What you will do
Using the data below, print exactly the line with "none -> black round brick F11 level 2", the line with "none -> lime brick K9:M9 level 2", and every line between them, but none of the pictures.
── Data for analysis ──
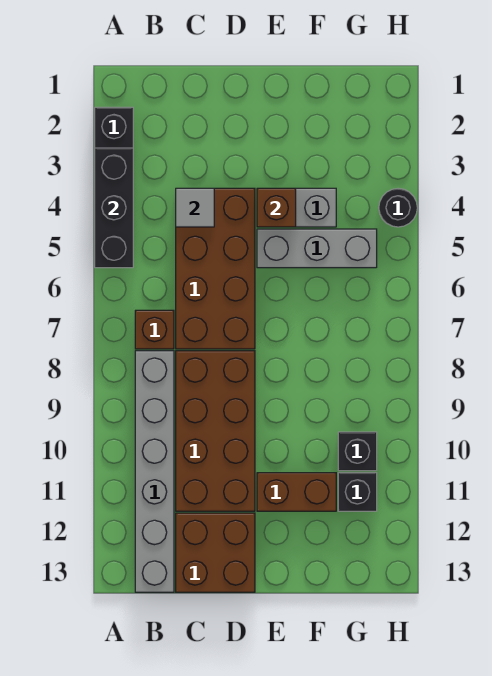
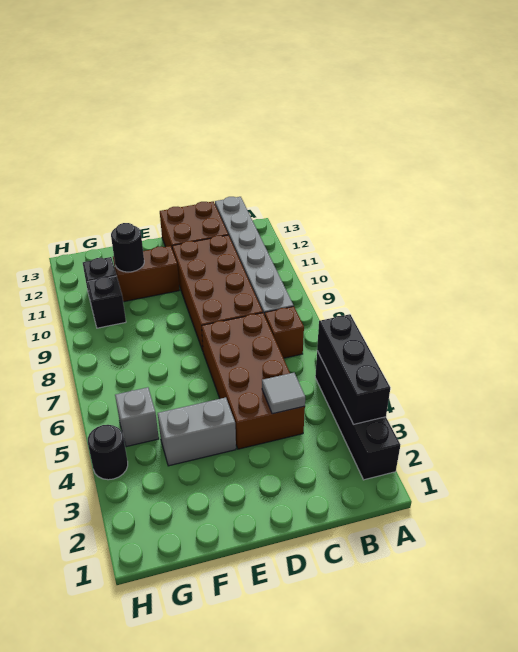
brown brick E4 level 2 -> none
grey brick E5:G5 level 1 -> grey brick G5 level 1
none -> black round brick F11 level 2

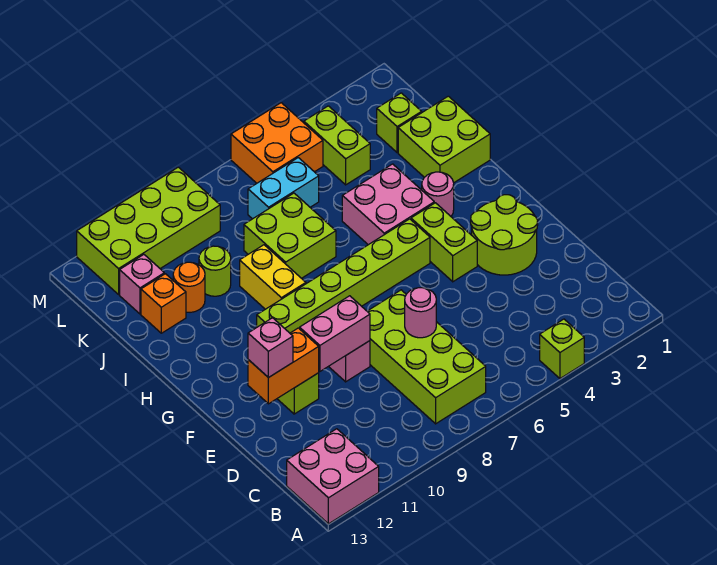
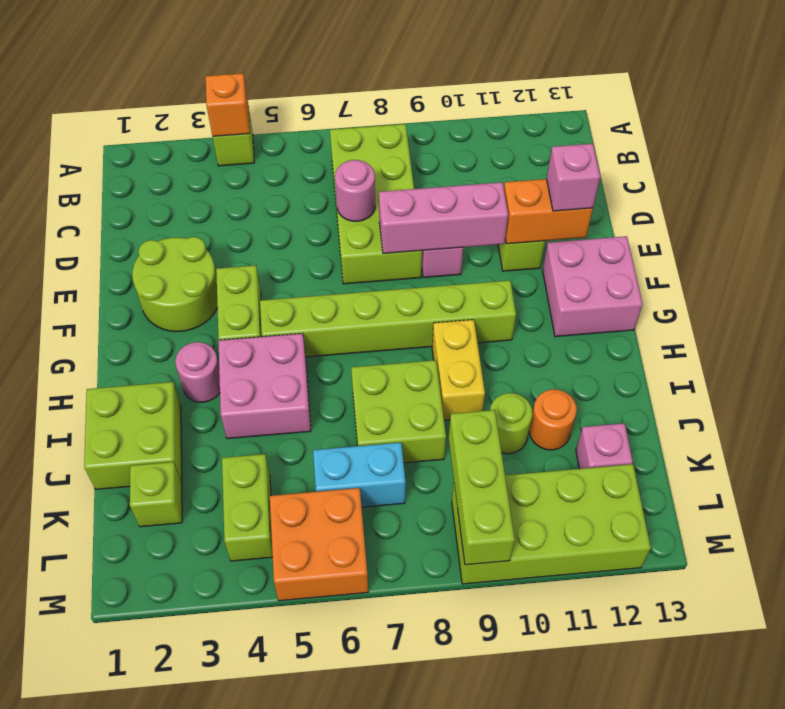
pink brick A12:B13 level 1 -> pink brick F12:G13 level 1
pink brick E9:E10 level 2 -> pink brick E8:E10 level 2
orange brick J12 level 1 -> orange brick A4 level 2
none -> lime brick K9:M9 level 2

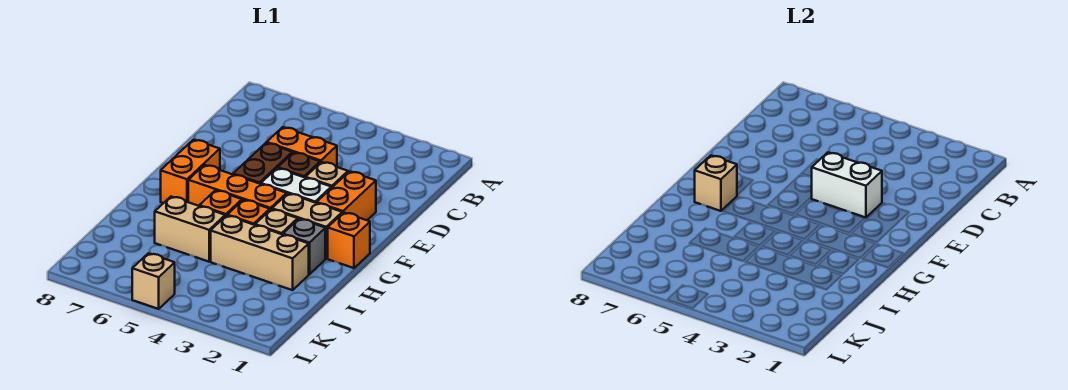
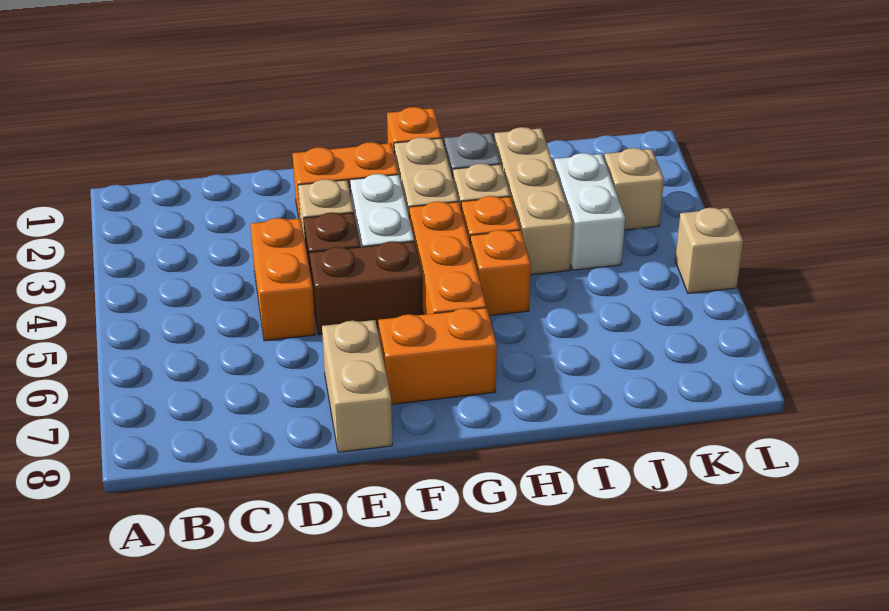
white brick E3:E4 level 2 -> white brick J3:J4 level 1
tan brick G7 level 2 -> tan brick K3 level 1
tan brick I5:I6 level 1 -> tan brick E7:E8 level 1

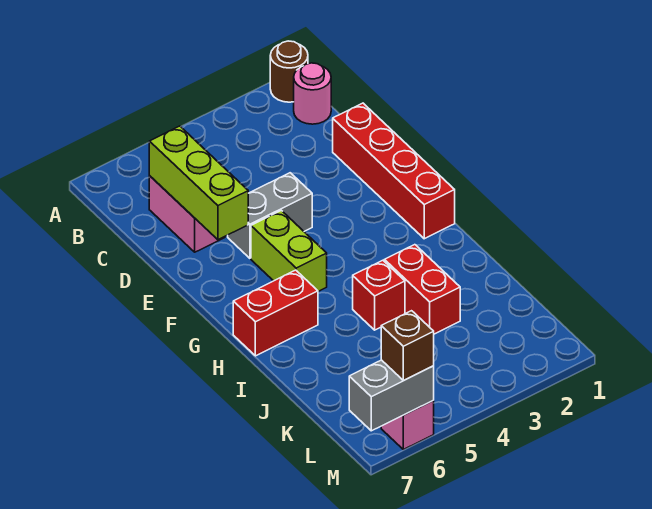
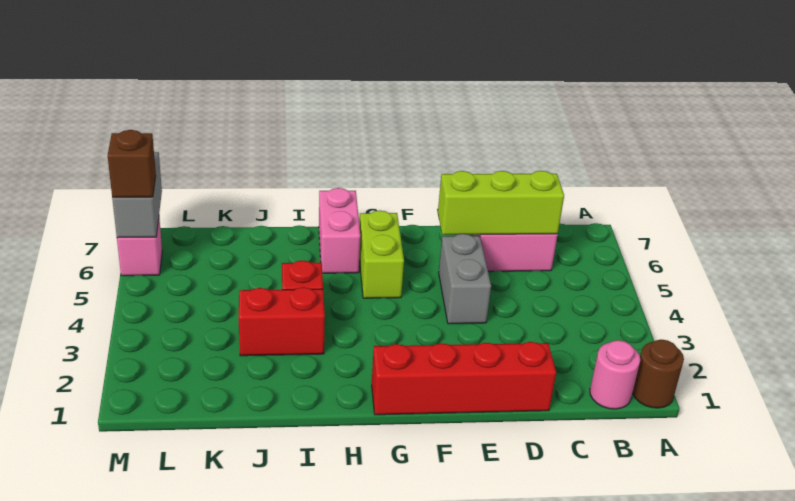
lime brick F5:G5 level 1 -> lime brick G5:G6 level 1
red brick H6:H7 level 1 -> pink brick H6:H7 level 1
───
Response below
none -> black round brick F11 level 2

pink brick A12:B13 level 1 -> pink brick F12:G13 level 1
pink brick E9:E10 level 2 -> pink brick E8:E10 level 2
orange brick J12 level 1 -> orange brick A4 level 2
none -> lime brick K9:M9 level 2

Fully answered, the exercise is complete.